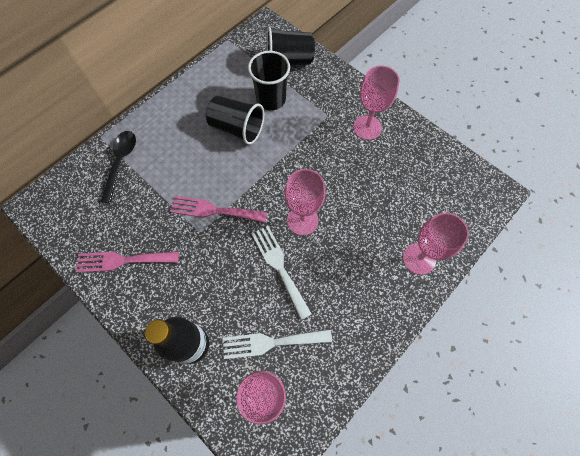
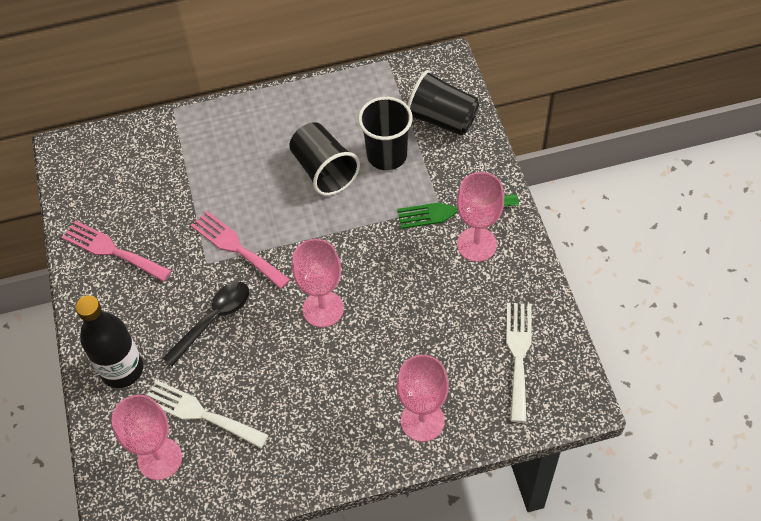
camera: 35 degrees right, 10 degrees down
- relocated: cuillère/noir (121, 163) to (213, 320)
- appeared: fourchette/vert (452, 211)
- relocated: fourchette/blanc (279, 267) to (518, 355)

**AIM OF THE EXERCISE**
If a line in the material above contains the word "relocated", copy it.

**COMPLETED EXERCISE**
- relocated: cuillère/noir (121, 163) to (213, 320)
- relocated: fourchette/blanc (279, 267) to (518, 355)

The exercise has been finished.